* YOUR GOAL:
Print each line exactly, beginning with the one where "camera: 55 degrees right, 10 degrees up" appears and ending at the last line below.
Top of DATA IN THIS EXERCISE
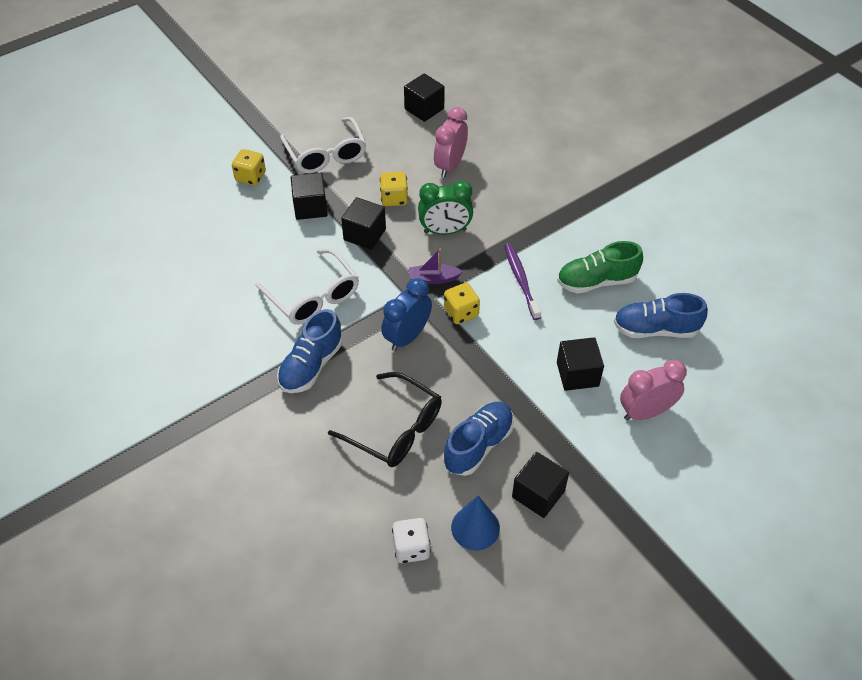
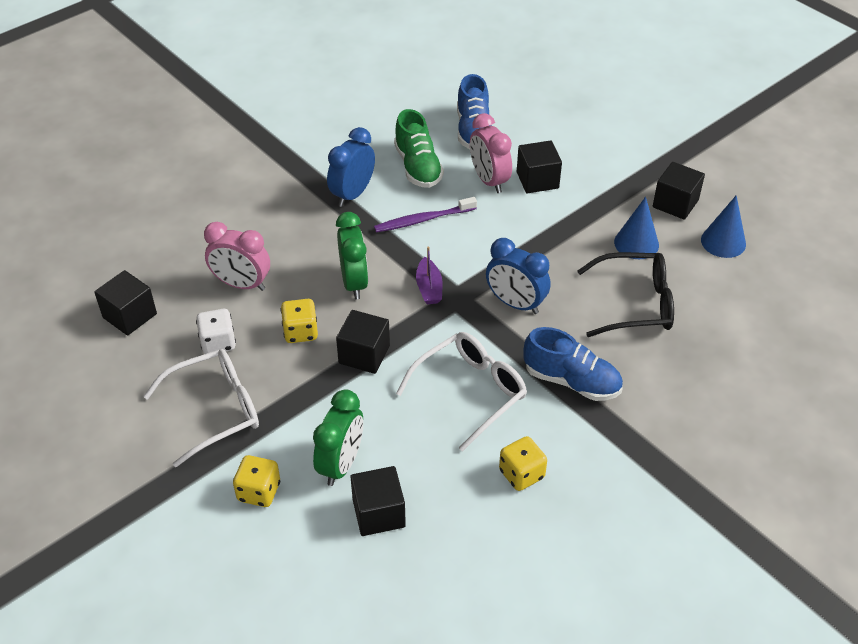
camera: 95 degrees left, 5 degrees down
black cube [291,173,328,220] -> black cube moved to [351,466,406,536]
black glasses [328,372,442,467] -> black glasses turned 60 degrees clockwise [577,252,674,337]
white dice [392,518,430,563] -> white dice moved to [196,309,236,354]
blue shoe [443,402,514,476] -> blue cone [614,197,659,259]
yellow dice [444,283,480,324] -> yellow dice moved to [499,436,547,491]
pink clock [620,359,687,420] -> pink clock moved to [470,113,512,193]
none -> green clock [313,389,363,486]
none -> blue clock [327,127,375,207]

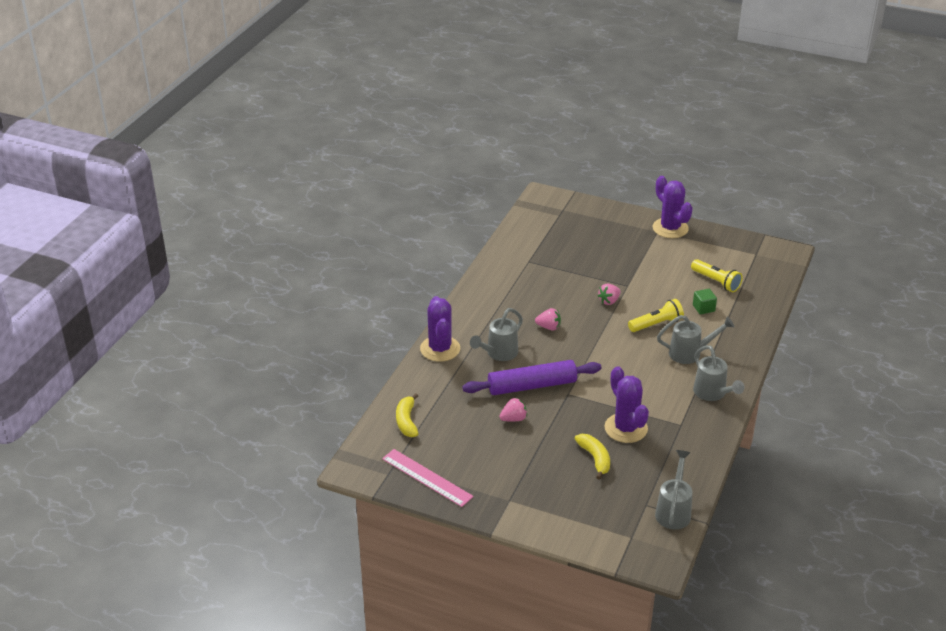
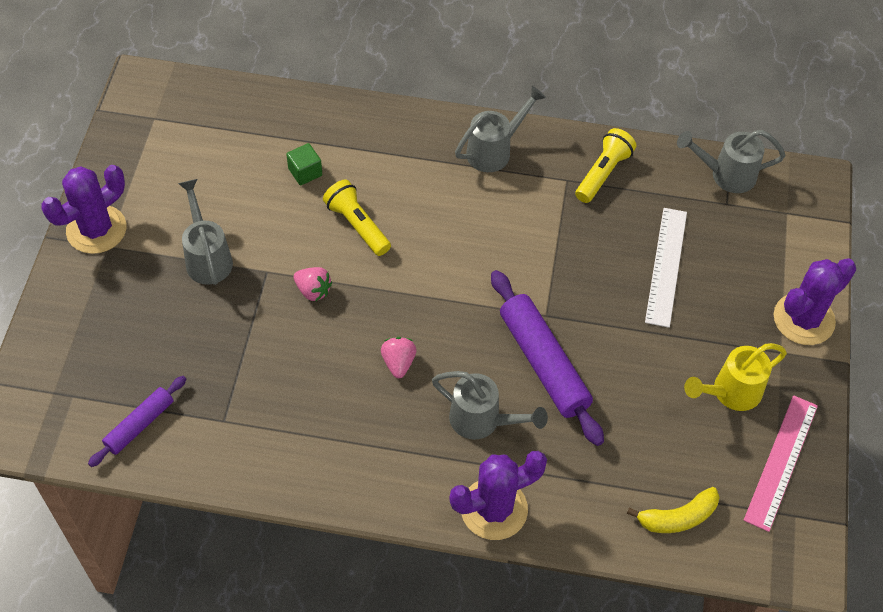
camera: 105 degrees left, 20 degrees up
pink strawberry [499,398,527,422] -> none
yellow banana [575,434,610,480] -> white ruler [645,208,687,328]
purple cactus [605,366,649,443] -> purple cactus moved to [774,258,856,345]
grey watering can [657,315,735,364] -> grey watering can moved to [178,179,233,285]
yellow flashlight [691,259,743,292] -> yellow flashlight moved to [575,128,636,203]
none -> purple rolling pin [88,376,186,467]
none -> yellow watering can [684,343,787,411]

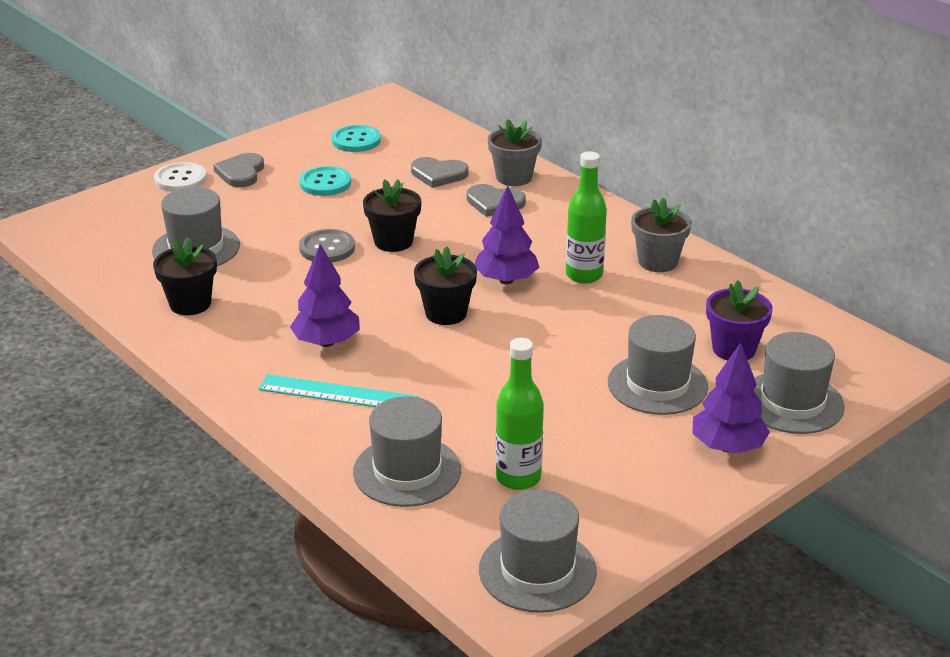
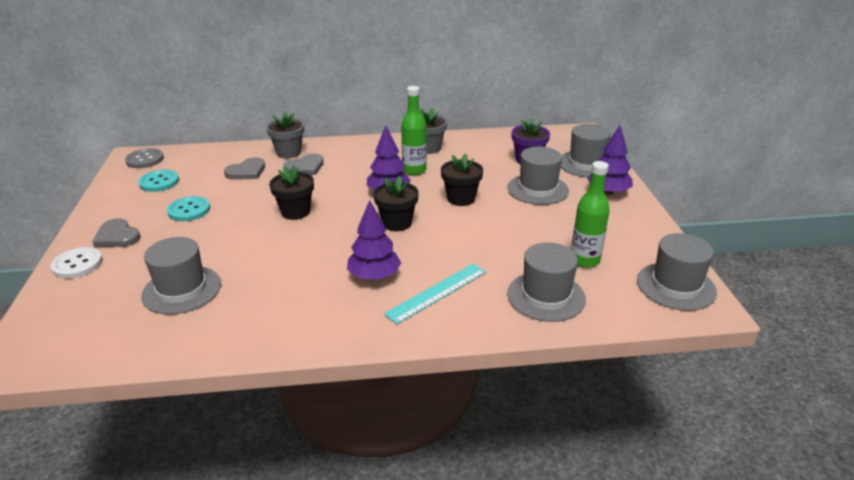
camera: 55 degrees left, 0 degrees up
black flower pot [153,237,217,315] -> black flower pot moved to [441,153,483,206]
grey button [299,229,355,262] -> grey button moved to [125,148,164,168]

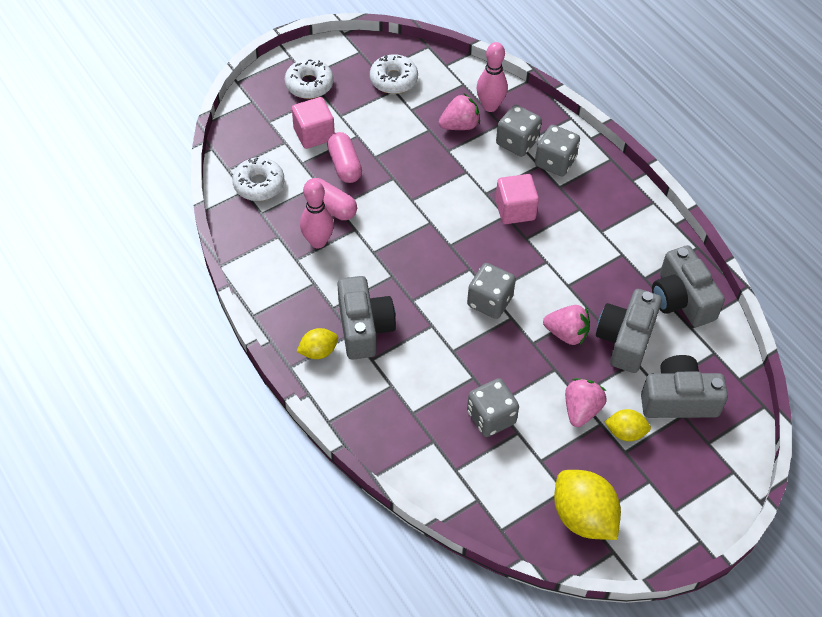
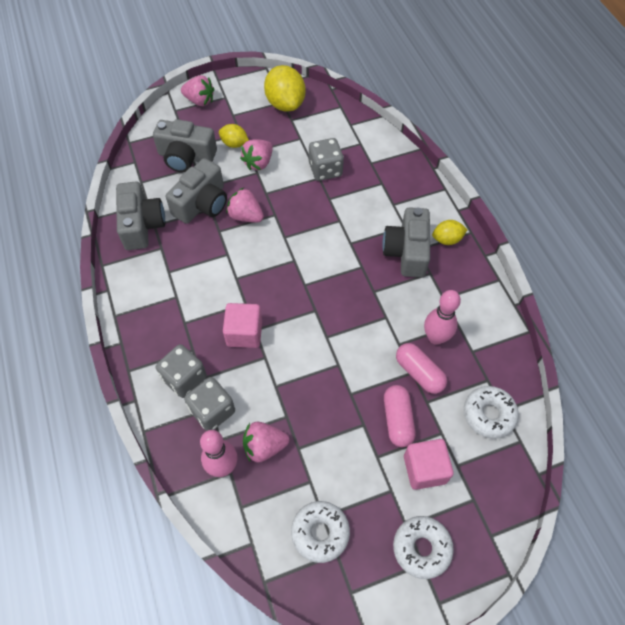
camera: 165 degrees left, 5 degrees up
grey dice [467,263,516,319] -> none
none -> pink strawberry [181,75,214,106]

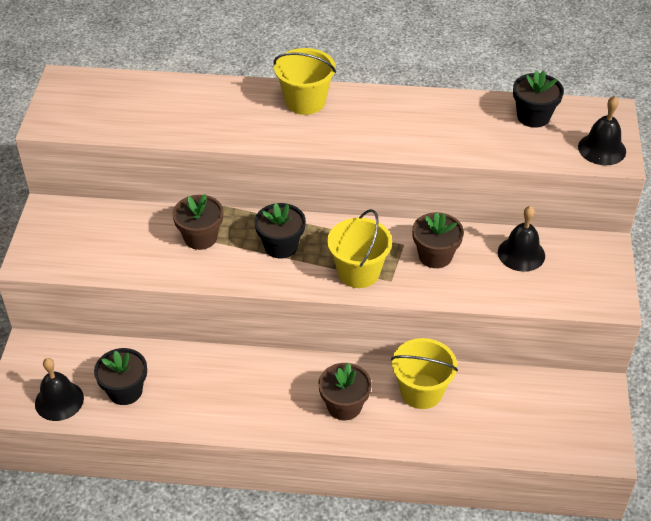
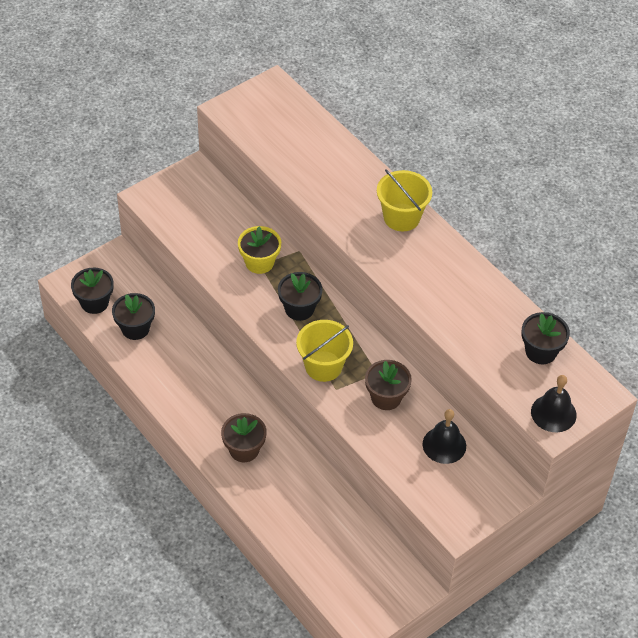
camera: 45 degrees right, 5 degrees up
black bell [35,358,84,421] -> black flower pot [71,268,114,314]
brown flower pot [172,194,223,250] -> yellow flower pot [238,226,281,274]
yellow bucket [391,338,458,409] -> none

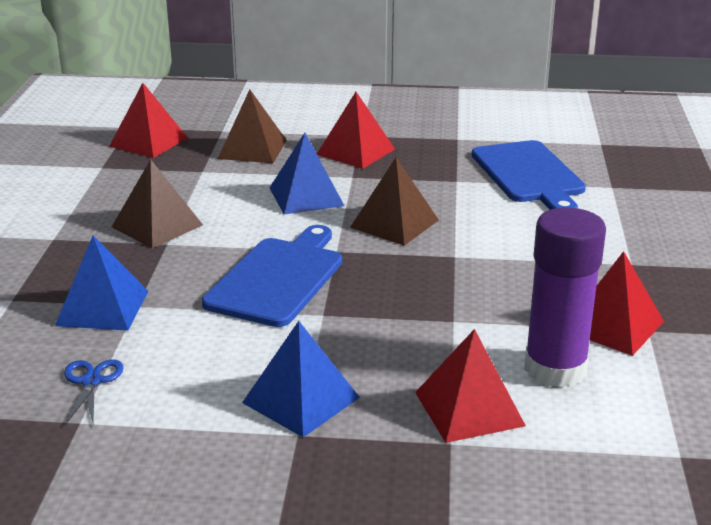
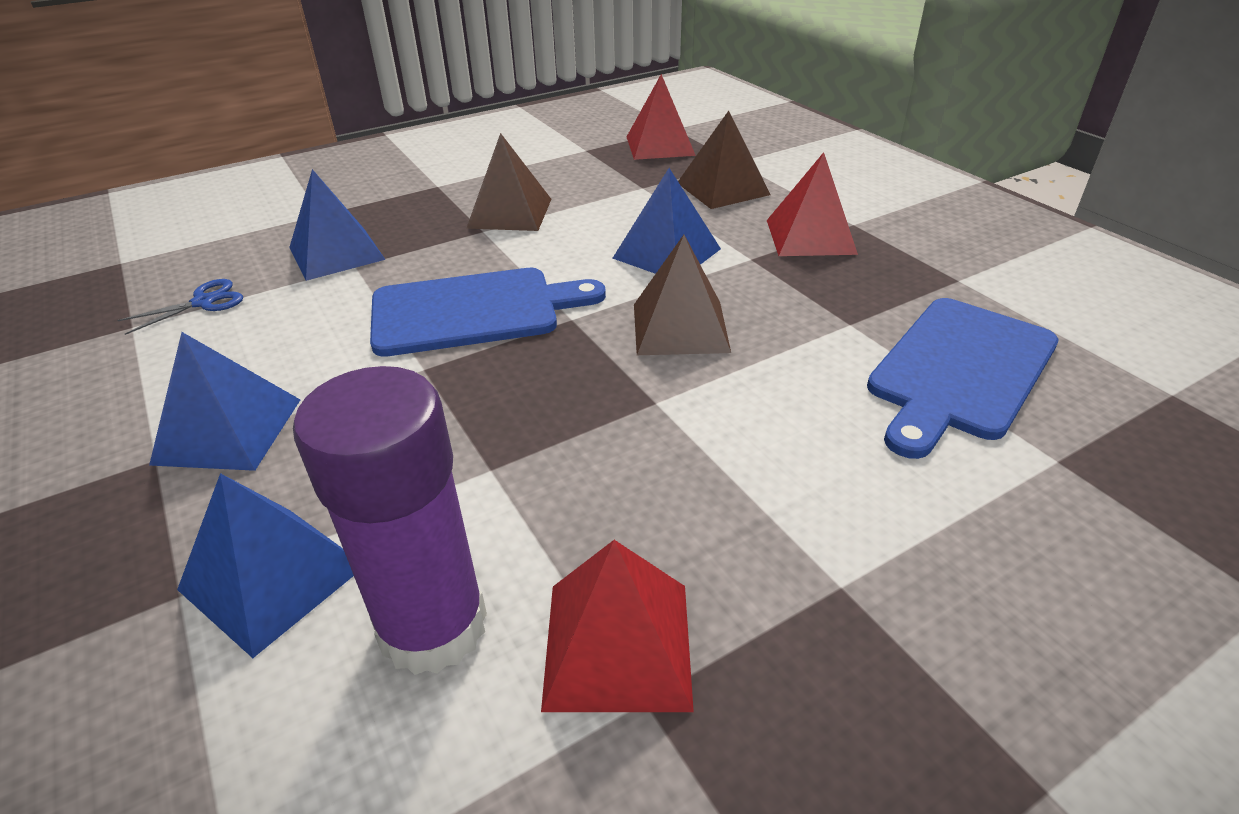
camera: 55 degrees right, 10 degrees up
red pyramid [415,329,526,443] -> blue pyramid [177,473,354,658]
Bottom of DATA IN THIS EXERCISE
* RESPONSE TO THIS EXERCISE:
camera: 55 degrees right, 10 degrees up
red pyramid [415,329,526,443] -> blue pyramid [177,473,354,658]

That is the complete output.